ACTIVITY
Using the listing below, report all lines holding the word "white".

╭─ RECORDS FOR THE TASK

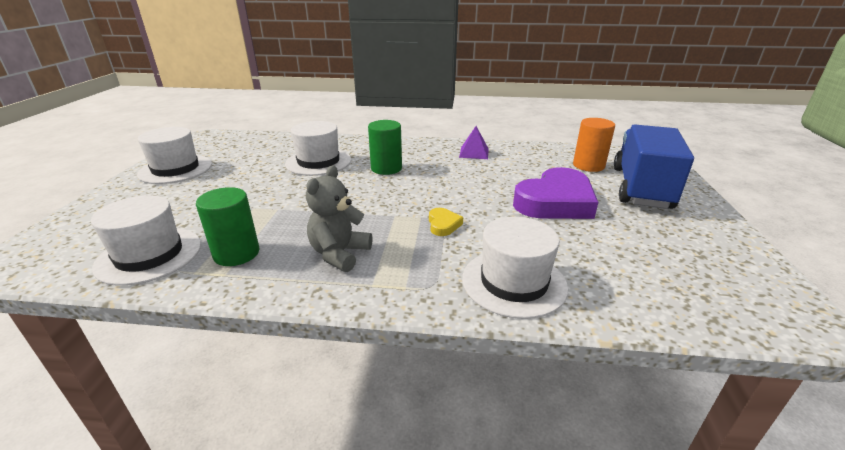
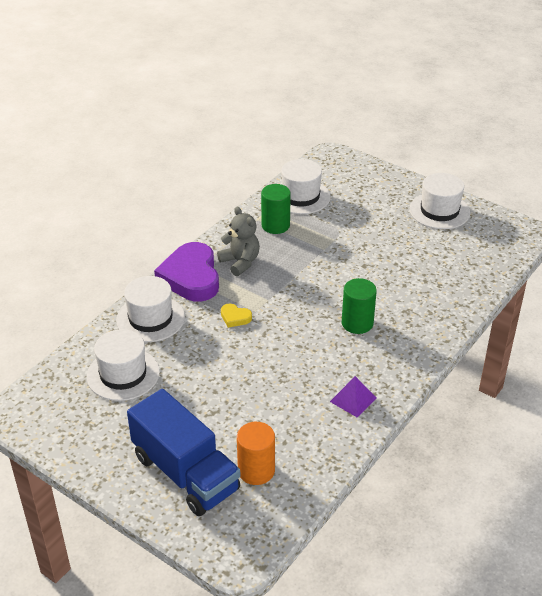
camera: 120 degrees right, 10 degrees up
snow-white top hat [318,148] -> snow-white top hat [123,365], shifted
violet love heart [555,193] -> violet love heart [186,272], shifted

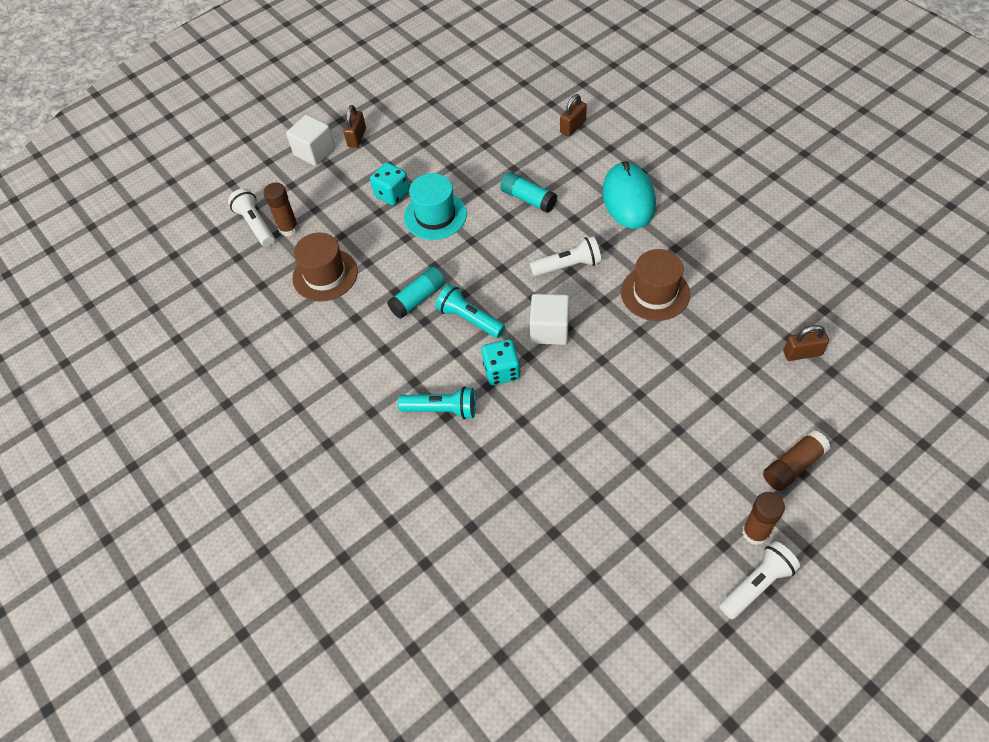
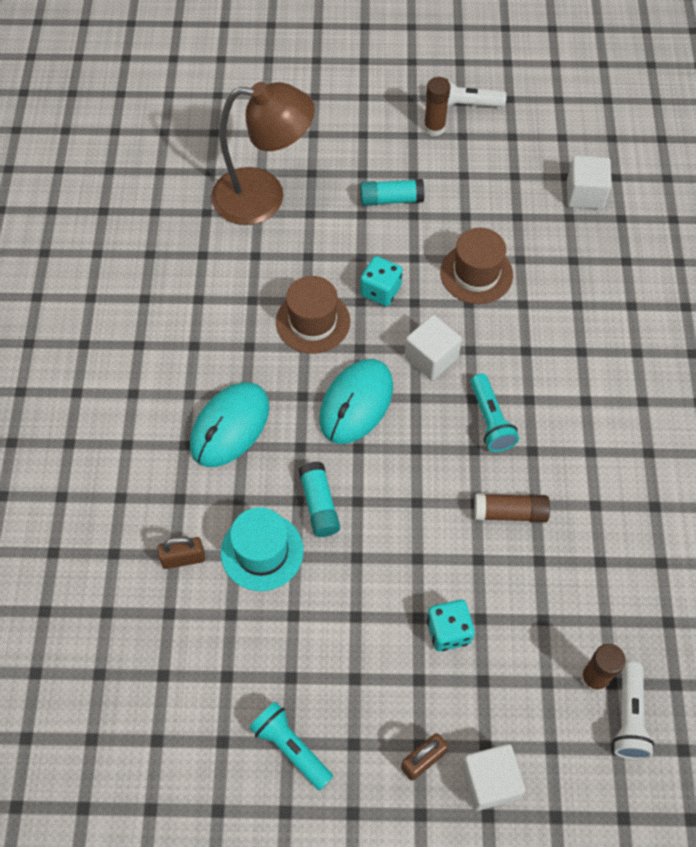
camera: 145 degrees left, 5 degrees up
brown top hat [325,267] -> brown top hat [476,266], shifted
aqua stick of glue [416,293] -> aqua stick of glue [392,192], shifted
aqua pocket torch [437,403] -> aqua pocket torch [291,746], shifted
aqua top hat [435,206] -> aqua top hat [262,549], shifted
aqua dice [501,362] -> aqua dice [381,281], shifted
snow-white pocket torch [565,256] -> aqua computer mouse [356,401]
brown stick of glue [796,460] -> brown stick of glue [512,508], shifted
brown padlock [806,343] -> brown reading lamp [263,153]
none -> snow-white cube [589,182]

╰─

SOLUTION TO THE EXERCISE
snow-white top hat [318,148] -> snow-white top hat [123,365], shifted
snow-white pocket torch [565,256] -> aqua computer mouse [356,401]
none -> snow-white cube [589,182]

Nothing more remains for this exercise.